─── MATERIALS PROVIDED

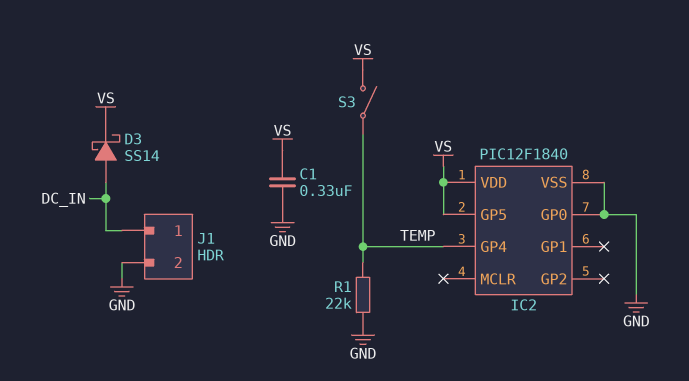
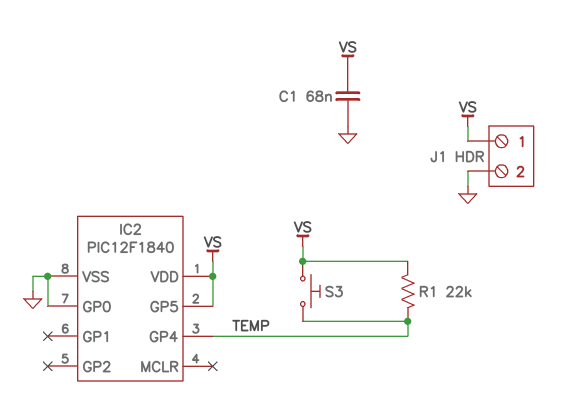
C1: 330nF (GND, VS) -> 68nF (GND, VS)
D3: schottky SS14 (A DC_IN, K VS) -> none
J1 pin 1: DC_IN -> VS
R1: 22k (GND, TEMP) -> 22k (TEMP, VS)
S3: switch (TEMP, VS) -> button (TEMP, VS)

──────

=== EXERCISE ===
Only lines with the word "TEMP" are wanted. Find and copy them from the records above.

=== RESULT OF THIS TASK ===
R1: 22k (GND, TEMP) -> 22k (TEMP, VS)
S3: switch (TEMP, VS) -> button (TEMP, VS)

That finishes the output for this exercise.